■ **Exercise description**:
Everything before the line containing "purple tree: [217,150,306,288]" stays out; print that line and all lines below it through the last, exactly.

■ **Supplied data**:
++++++++

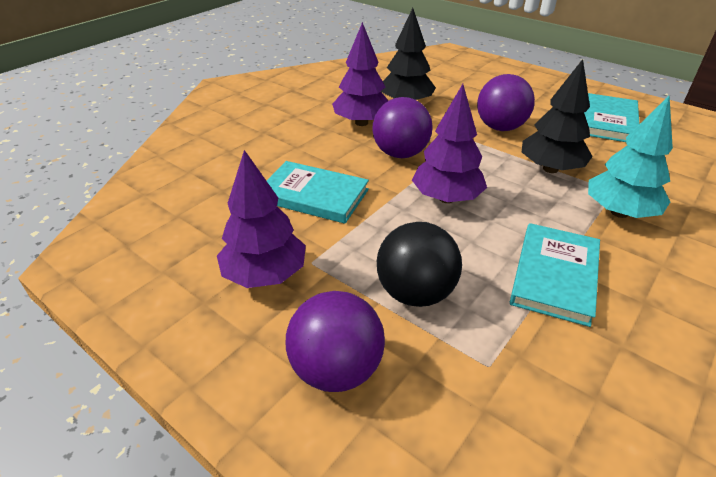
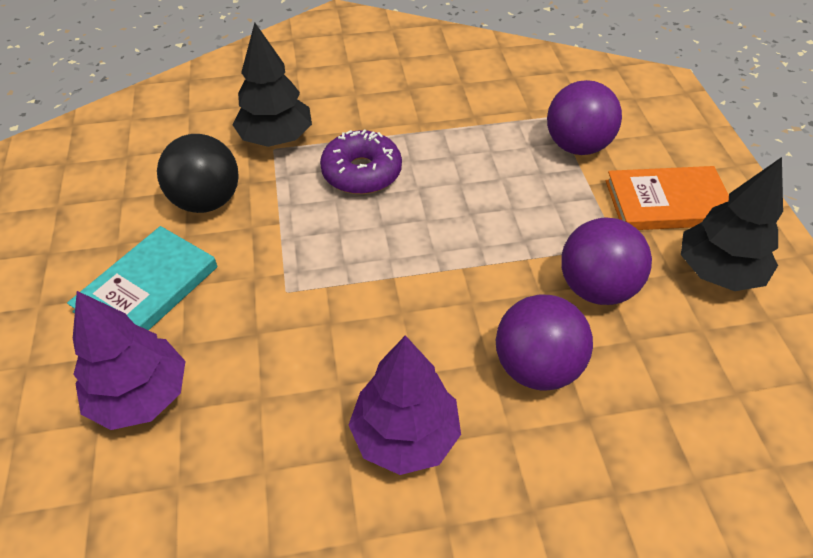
orange book: none = 0 -> [606,166,729,230] = 1
purple donut: none = 0 -> [320,129,402,194] = 1
purple tree: [217,150,306,288] [332,22,388,126] [412,84,487,203] = 3 -> [73,291,186,430] [349,335,461,475] = 2
turquoise book: [267,161,369,224] [510,223,600,327] [584,93,640,142] = 3 -> [67,226,217,330] = 1
turquoise tree: [588,95,673,218] = 1 -> none = 0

++++++++

■ **Output for this exercise**:
purple tree: [217,150,306,288] [332,22,388,126] [412,84,487,203] = 3 -> [73,291,186,430] [349,335,461,475] = 2
turquoise book: [267,161,369,224] [510,223,600,327] [584,93,640,142] = 3 -> [67,226,217,330] = 1
turquoise tree: [588,95,673,218] = 1 -> none = 0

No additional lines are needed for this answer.